Pick out each line in these entries that contains the string "change".

(Object tracking records)
______________________________

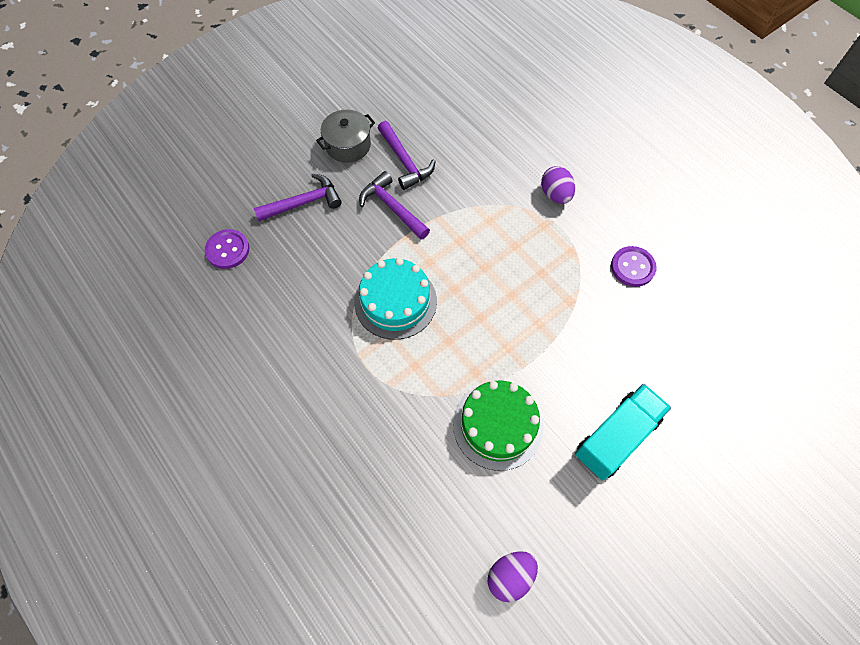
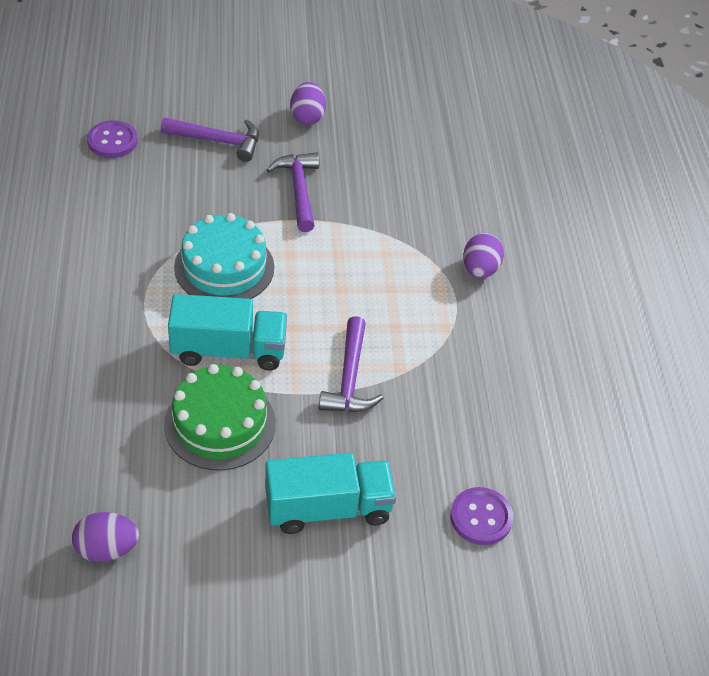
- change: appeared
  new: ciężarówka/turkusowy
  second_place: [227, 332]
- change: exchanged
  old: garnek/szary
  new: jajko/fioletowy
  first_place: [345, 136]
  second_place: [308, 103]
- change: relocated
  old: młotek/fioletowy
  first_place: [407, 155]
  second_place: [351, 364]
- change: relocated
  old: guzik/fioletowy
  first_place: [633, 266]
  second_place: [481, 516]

______________________________

## EXERCISE ANSWER
- change: appeared
- change: exchanged
- change: relocated
- change: relocated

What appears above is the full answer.